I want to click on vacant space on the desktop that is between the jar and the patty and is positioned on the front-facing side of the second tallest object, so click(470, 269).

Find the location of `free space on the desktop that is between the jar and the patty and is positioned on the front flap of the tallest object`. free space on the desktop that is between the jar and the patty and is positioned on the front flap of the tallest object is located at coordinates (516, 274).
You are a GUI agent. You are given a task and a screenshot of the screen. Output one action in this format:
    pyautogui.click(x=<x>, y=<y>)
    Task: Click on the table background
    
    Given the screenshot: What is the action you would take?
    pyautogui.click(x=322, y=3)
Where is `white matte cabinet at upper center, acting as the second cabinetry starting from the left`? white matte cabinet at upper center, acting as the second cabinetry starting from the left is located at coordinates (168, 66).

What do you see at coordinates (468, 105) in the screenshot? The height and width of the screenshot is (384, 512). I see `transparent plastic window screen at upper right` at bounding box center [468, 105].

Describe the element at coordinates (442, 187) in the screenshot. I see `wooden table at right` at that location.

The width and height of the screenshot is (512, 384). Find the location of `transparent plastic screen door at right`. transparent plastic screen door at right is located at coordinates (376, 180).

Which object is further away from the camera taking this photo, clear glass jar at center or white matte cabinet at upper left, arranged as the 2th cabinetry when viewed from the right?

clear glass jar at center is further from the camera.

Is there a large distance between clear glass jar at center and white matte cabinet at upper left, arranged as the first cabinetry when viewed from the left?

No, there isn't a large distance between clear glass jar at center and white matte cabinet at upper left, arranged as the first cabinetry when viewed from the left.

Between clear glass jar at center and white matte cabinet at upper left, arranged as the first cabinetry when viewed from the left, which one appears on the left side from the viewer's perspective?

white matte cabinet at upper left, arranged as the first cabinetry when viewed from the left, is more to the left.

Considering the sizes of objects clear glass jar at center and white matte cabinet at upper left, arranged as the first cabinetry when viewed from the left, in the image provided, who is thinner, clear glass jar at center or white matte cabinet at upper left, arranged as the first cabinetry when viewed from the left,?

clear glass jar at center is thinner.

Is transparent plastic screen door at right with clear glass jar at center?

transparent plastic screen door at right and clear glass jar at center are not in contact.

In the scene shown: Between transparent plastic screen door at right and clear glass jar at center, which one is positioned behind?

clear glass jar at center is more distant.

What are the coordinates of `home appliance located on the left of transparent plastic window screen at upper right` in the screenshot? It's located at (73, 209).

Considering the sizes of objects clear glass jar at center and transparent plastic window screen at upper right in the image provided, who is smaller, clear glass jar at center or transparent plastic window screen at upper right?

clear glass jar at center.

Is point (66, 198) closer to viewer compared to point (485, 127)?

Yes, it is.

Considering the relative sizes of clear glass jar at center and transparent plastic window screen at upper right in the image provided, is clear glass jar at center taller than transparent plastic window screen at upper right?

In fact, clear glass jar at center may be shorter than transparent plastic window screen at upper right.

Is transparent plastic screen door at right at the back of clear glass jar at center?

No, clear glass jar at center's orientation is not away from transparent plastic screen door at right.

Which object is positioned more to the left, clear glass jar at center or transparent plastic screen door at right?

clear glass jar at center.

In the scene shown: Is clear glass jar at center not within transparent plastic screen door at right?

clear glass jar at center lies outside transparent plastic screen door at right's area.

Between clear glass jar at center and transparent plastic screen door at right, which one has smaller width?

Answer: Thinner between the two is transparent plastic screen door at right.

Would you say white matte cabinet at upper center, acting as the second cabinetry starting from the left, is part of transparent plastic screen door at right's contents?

WRITTEN REQUEST — Rename "clear glass jar" to "transparent glass jar" everywhere it occurs in the data above, and leave every other line and word unchanged.

THE OUTPUT —
I want to click on vacant space on the desktop that is between the jar and the patty and is positioned on the front-facing side of the second tallest object, so click(470, 269).

Find the location of `free space on the desktop that is between the jar and the patty and is positioned on the front flap of the tallest object`. free space on the desktop that is between the jar and the patty and is positioned on the front flap of the tallest object is located at coordinates (516, 274).
You are a GUI agent. You are given a task and a screenshot of the screen. Output one action in this format:
    pyautogui.click(x=<x>, y=<y>)
    Task: Click on the table background
    
    Given the screenshot: What is the action you would take?
    pyautogui.click(x=322, y=3)
Where is `white matte cabinet at upper center, acting as the second cabinetry starting from the left`? white matte cabinet at upper center, acting as the second cabinetry starting from the left is located at coordinates (168, 66).

What do you see at coordinates (468, 105) in the screenshot? The height and width of the screenshot is (384, 512). I see `transparent plastic window screen at upper right` at bounding box center [468, 105].

Describe the element at coordinates (442, 187) in the screenshot. I see `wooden table at right` at that location.

The width and height of the screenshot is (512, 384). Find the location of `transparent plastic screen door at right`. transparent plastic screen door at right is located at coordinates (376, 180).

Which object is further away from the camera taking this photo, transparent glass jar at center or white matte cabinet at upper left, arranged as the 2th cabinetry when viewed from the right?

transparent glass jar at center is further from the camera.

Is there a large distance between transparent glass jar at center and white matte cabinet at upper left, arranged as the first cabinetry when viewed from the left?

No, there isn't a large distance between transparent glass jar at center and white matte cabinet at upper left, arranged as the first cabinetry when viewed from the left.

Between transparent glass jar at center and white matte cabinet at upper left, arranged as the first cabinetry when viewed from the left, which one appears on the left side from the viewer's perspective?

white matte cabinet at upper left, arranged as the first cabinetry when viewed from the left, is more to the left.

Considering the sizes of objects transparent glass jar at center and white matte cabinet at upper left, arranged as the first cabinetry when viewed from the left, in the image provided, who is thinner, transparent glass jar at center or white matte cabinet at upper left, arranged as the first cabinetry when viewed from the left,?

transparent glass jar at center is thinner.

Is transparent plastic screen door at right with transparent glass jar at center?

transparent plastic screen door at right and transparent glass jar at center are not in contact.

In the scene shown: Between transparent plastic screen door at right and transparent glass jar at center, which one is positioned behind?

transparent glass jar at center is more distant.

What are the coordinates of `home appliance located on the left of transparent plastic window screen at upper right` in the screenshot? It's located at (73, 209).

Considering the sizes of objects transparent glass jar at center and transparent plastic window screen at upper right in the image provided, who is smaller, transparent glass jar at center or transparent plastic window screen at upper right?

transparent glass jar at center.

Is point (66, 198) closer to viewer compared to point (485, 127)?

Yes, it is.

Considering the relative sizes of transparent glass jar at center and transparent plastic window screen at upper right in the image provided, is transparent glass jar at center taller than transparent plastic window screen at upper right?

In fact, transparent glass jar at center may be shorter than transparent plastic window screen at upper right.

Is transparent plastic screen door at right at the back of transparent glass jar at center?

No, transparent glass jar at center's orientation is not away from transparent plastic screen door at right.

Which object is positioned more to the left, transparent glass jar at center or transparent plastic screen door at right?

transparent glass jar at center.

In the scene shown: Is transparent glass jar at center not within transparent plastic screen door at right?

transparent glass jar at center lies outside transparent plastic screen door at right's area.

Between transparent glass jar at center and transparent plastic screen door at right, which one has smaller width?

Answer: Thinner between the two is transparent plastic screen door at right.

Would you say white matte cabinet at upper center, acting as the second cabinetry starting from the left, is part of transparent plastic screen door at right's contents?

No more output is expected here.